__About this task__
Print the data below exactly, but only the lines from the one containing "blue square: rotated 36 degrees clockwise" down to the one containing "black cross: moved 2 px right, 2 px up", inclusive.

__Given data__
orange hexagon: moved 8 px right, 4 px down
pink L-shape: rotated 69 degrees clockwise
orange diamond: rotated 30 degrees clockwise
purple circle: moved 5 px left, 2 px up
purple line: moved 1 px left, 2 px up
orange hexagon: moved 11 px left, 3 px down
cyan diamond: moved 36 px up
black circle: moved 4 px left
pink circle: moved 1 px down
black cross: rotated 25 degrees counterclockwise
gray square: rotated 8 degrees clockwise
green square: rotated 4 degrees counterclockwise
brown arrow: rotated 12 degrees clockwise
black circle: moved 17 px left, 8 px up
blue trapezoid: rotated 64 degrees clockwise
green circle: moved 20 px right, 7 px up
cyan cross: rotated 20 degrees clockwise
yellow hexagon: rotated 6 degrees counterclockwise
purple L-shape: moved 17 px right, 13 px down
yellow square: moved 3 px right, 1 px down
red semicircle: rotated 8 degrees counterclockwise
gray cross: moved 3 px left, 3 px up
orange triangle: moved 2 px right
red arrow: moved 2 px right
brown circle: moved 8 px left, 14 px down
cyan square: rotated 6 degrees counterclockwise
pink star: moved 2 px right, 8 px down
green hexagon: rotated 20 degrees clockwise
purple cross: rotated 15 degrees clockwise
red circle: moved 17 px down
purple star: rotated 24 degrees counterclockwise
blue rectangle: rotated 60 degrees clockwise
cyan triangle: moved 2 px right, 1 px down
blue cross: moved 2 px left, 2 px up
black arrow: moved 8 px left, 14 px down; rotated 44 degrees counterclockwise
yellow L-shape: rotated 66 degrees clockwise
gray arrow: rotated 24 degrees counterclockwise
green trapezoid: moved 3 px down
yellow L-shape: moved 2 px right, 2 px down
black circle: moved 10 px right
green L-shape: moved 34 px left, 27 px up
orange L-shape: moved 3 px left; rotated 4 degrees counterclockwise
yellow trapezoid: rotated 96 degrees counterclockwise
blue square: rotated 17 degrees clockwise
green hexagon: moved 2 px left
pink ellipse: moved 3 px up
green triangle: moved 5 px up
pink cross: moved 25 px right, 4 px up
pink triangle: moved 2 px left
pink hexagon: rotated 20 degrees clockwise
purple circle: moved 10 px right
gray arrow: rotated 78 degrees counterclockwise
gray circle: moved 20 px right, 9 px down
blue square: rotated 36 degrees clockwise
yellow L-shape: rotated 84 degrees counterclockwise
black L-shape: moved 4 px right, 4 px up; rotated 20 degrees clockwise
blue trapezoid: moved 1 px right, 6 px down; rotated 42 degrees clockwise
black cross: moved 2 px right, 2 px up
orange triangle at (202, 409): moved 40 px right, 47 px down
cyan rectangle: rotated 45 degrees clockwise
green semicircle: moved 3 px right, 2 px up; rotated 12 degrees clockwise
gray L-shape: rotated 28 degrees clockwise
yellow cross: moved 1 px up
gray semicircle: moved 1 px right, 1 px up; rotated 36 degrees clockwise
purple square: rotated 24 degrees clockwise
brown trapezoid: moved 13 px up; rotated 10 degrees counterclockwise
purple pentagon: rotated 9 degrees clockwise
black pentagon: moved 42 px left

__Exercise output__
blue square: rotated 36 degrees clockwise
yellow L-shape: rotated 84 degrees counterclockwise
black L-shape: moved 4 px right, 4 px up; rotated 20 degrees clockwise
blue trapezoid: moved 1 px right, 6 px down; rotated 42 degrees clockwise
black cross: moved 2 px right, 2 px up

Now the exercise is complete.